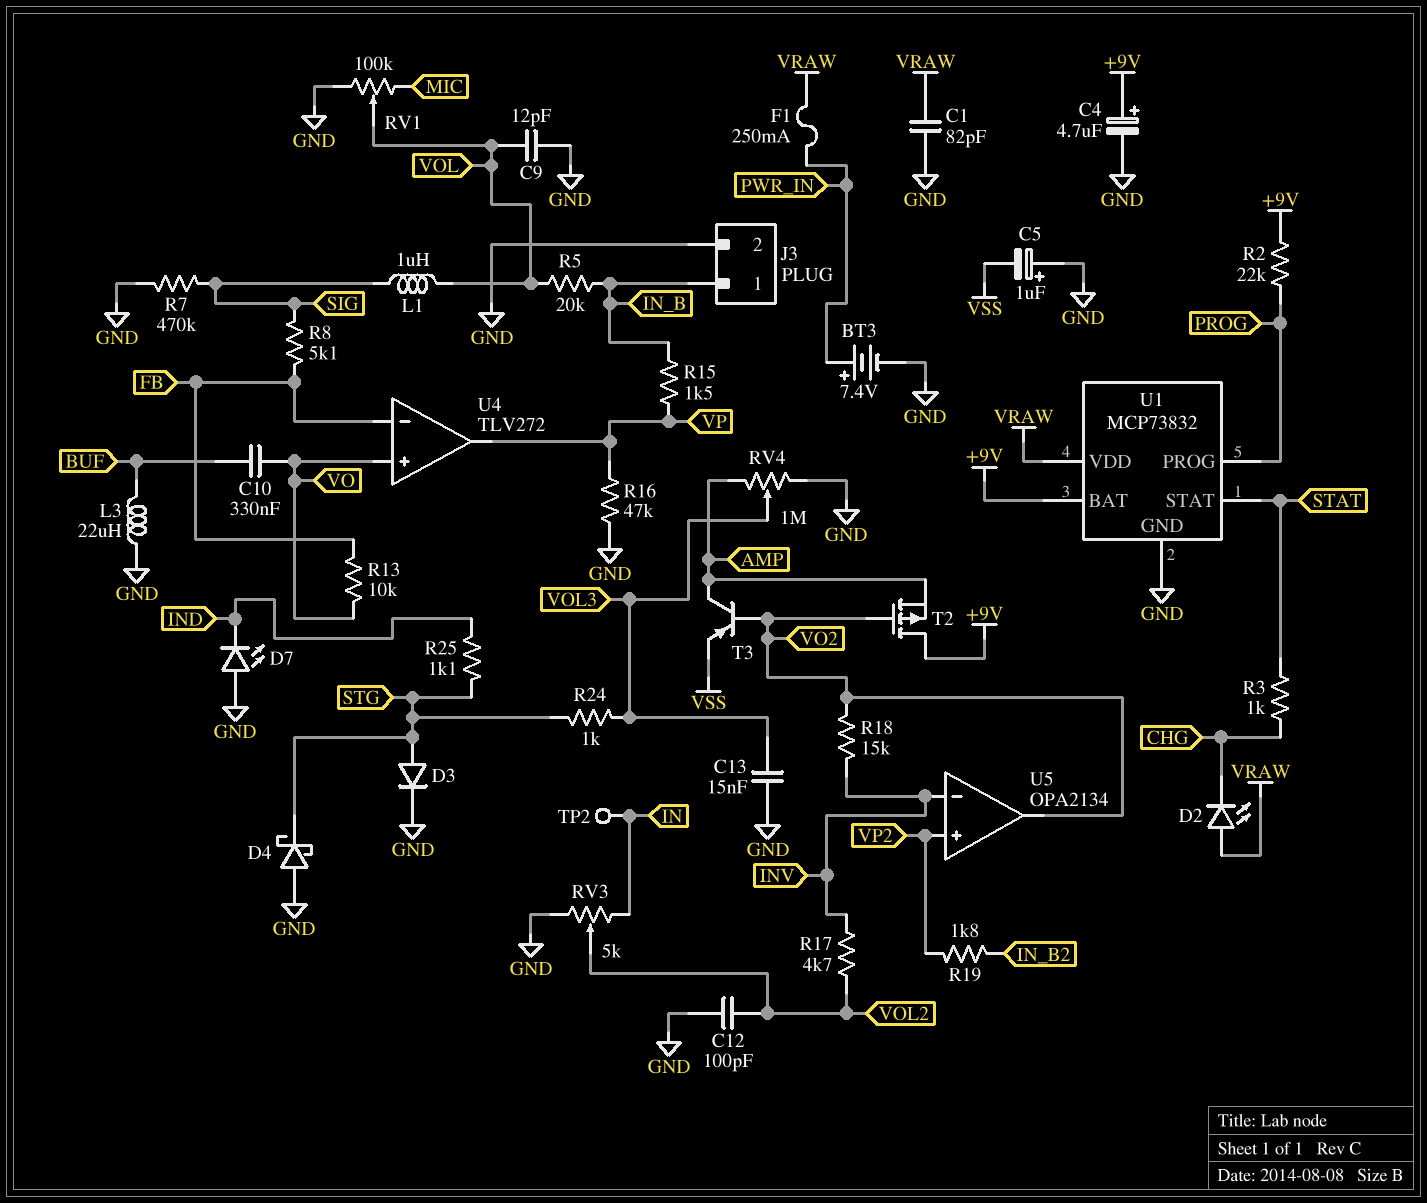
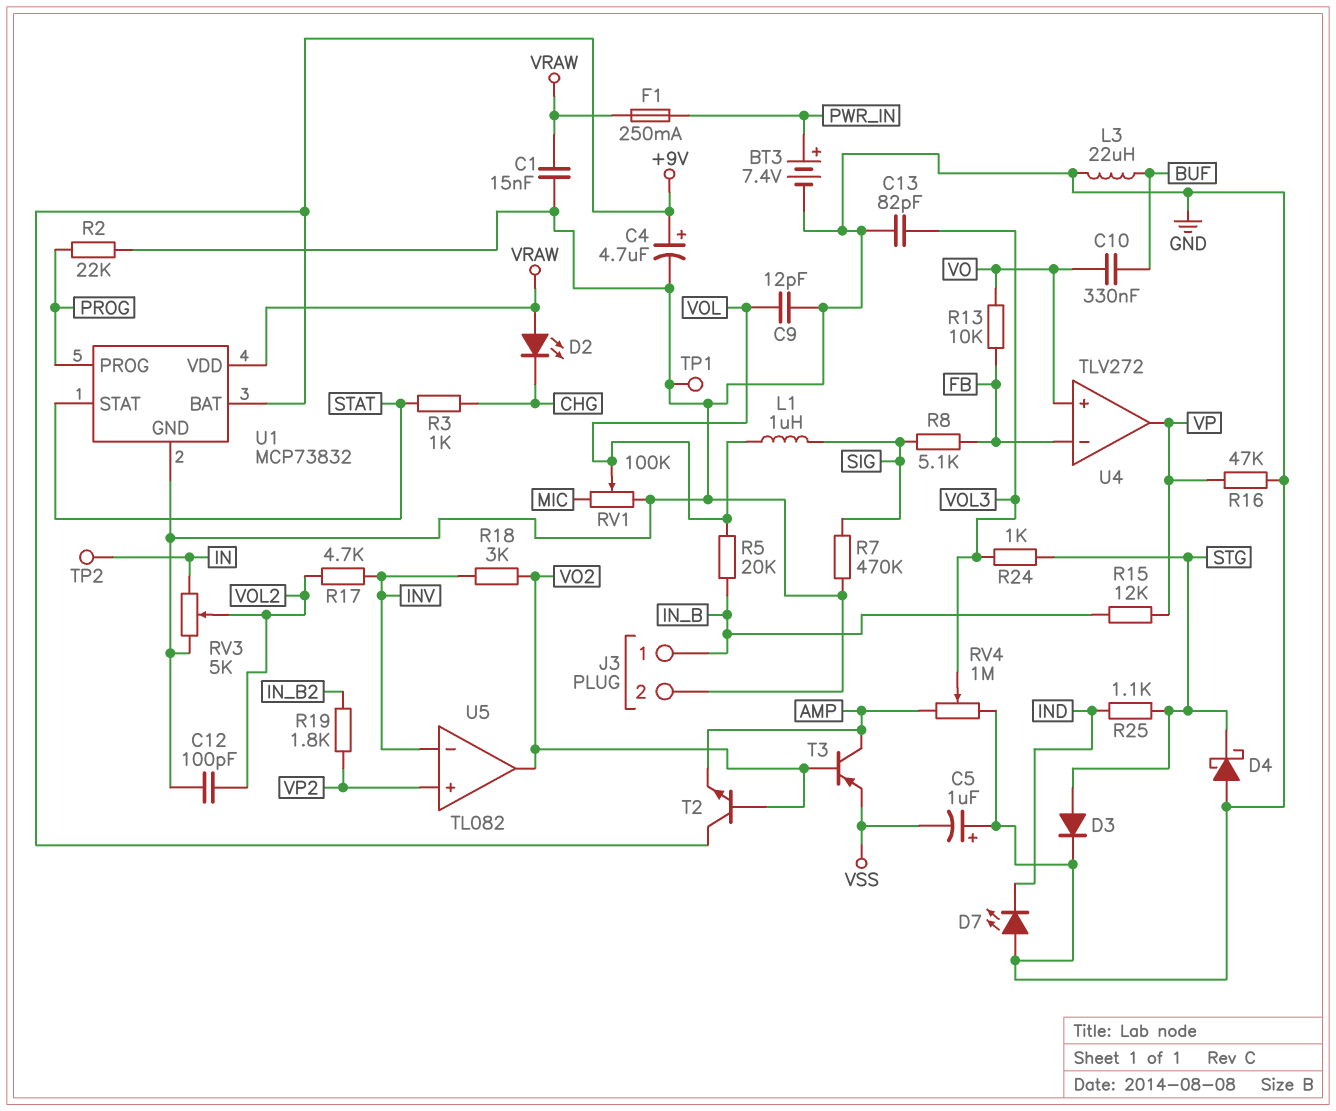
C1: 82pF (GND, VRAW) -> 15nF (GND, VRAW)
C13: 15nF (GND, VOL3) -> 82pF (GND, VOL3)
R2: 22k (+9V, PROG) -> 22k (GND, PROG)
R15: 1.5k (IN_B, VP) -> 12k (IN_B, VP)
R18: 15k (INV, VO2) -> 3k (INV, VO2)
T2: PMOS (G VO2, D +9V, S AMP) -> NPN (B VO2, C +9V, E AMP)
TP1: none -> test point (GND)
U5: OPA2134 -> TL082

==

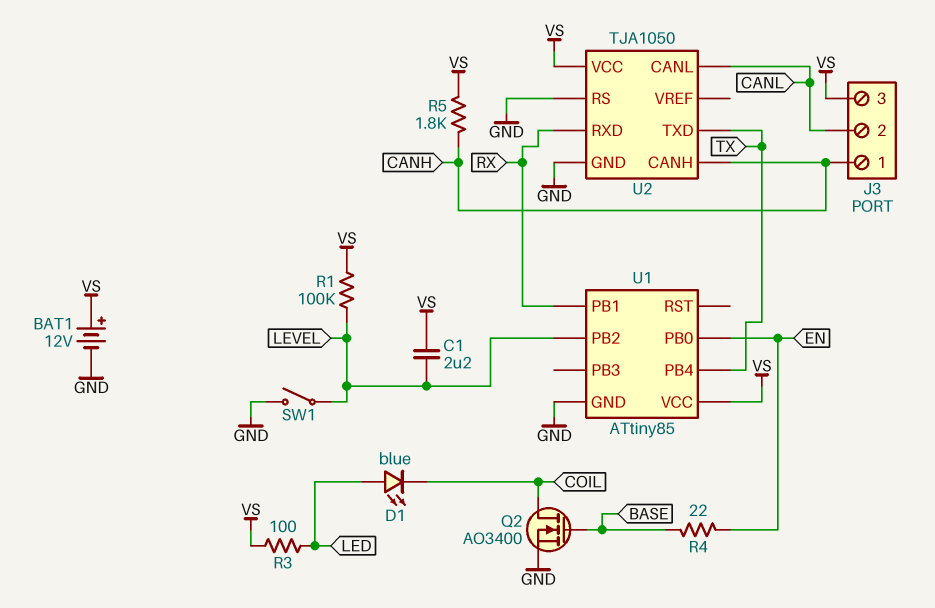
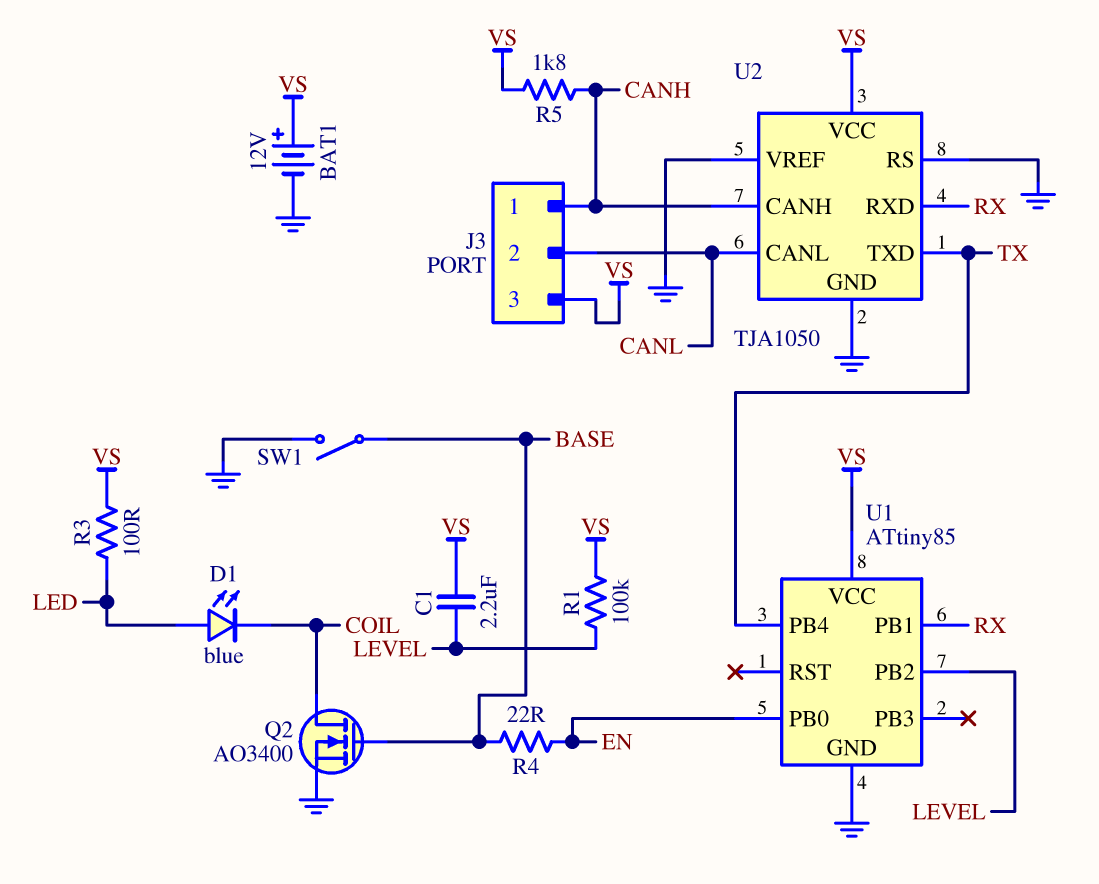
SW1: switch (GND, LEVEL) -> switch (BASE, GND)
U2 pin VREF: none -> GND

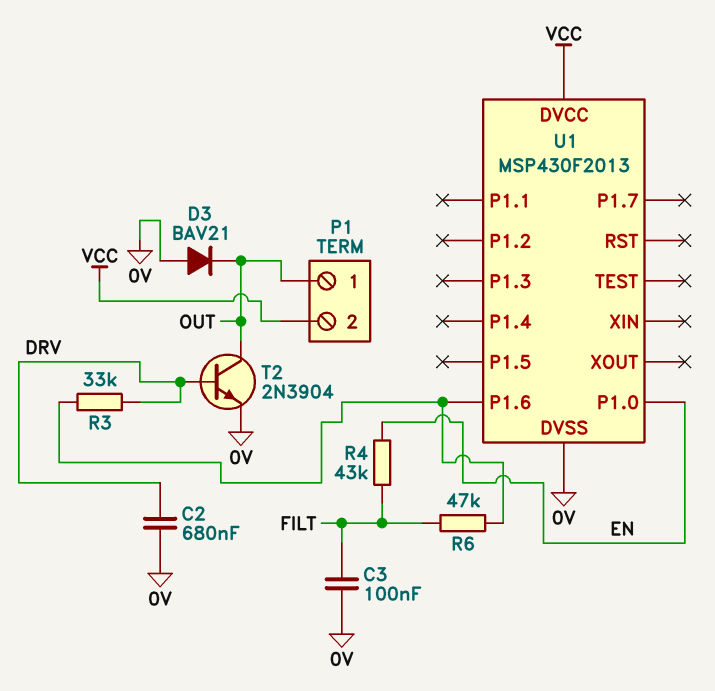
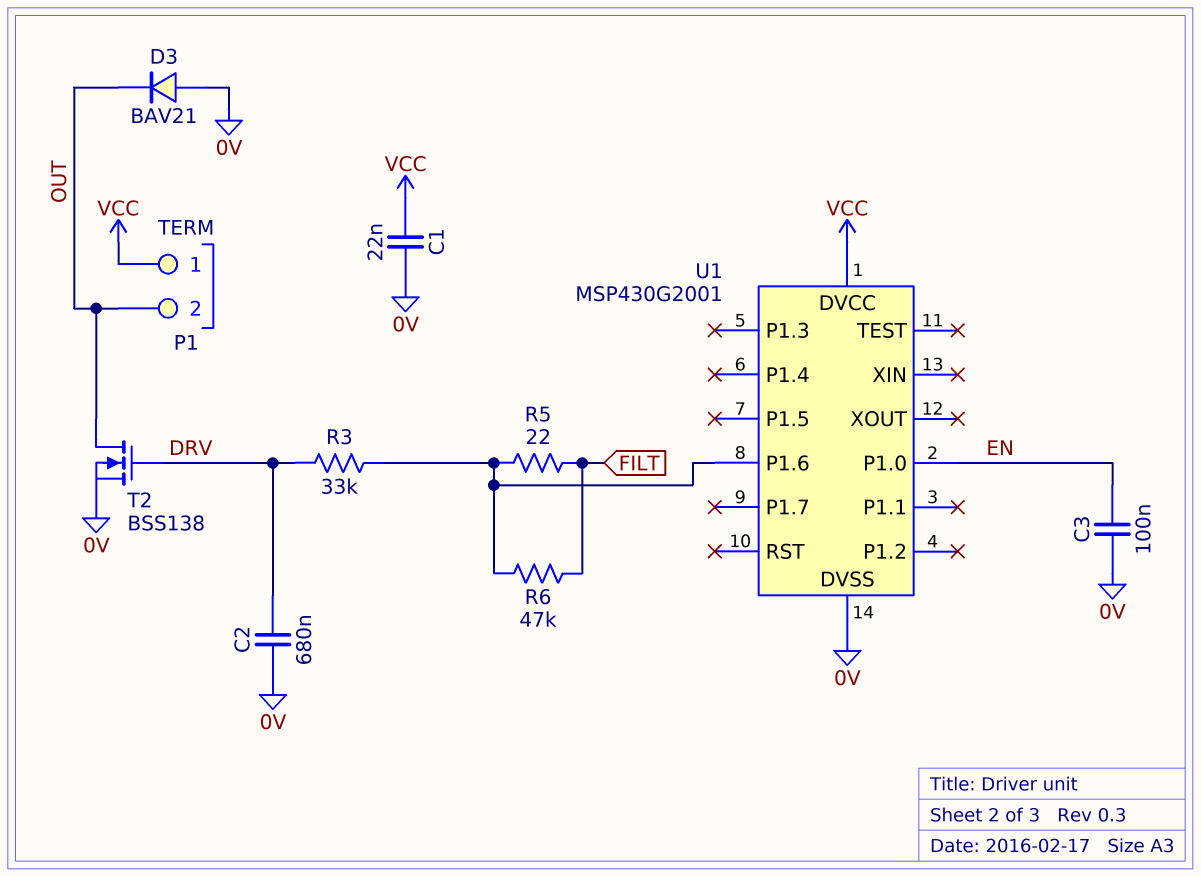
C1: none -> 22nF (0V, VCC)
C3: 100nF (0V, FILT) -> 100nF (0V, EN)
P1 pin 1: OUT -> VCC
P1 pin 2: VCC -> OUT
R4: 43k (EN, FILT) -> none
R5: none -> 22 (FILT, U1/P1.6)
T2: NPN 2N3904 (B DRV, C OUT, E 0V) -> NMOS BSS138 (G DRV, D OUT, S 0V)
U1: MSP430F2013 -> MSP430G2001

▸ Assigned task: What you need to produce is an exact copy of the entries above, limited to the lines from the one with "SW1: switch (GND, LEVEL)" up to and including the one with "U1: MSP430F2013 -> MSP430G2001", without pictures.

▸ Task output:
SW1: switch (GND, LEVEL) -> switch (BASE, GND)
U2 pin VREF: none -> GND

C1: none -> 22nF (0V, VCC)
C3: 100nF (0V, FILT) -> 100nF (0V, EN)
P1 pin 1: OUT -> VCC
P1 pin 2: VCC -> OUT
R4: 43k (EN, FILT) -> none
R5: none -> 22 (FILT, U1/P1.6)
T2: NPN 2N3904 (B DRV, C OUT, E 0V) -> NMOS BSS138 (G DRV, D OUT, S 0V)
U1: MSP430F2013 -> MSP430G2001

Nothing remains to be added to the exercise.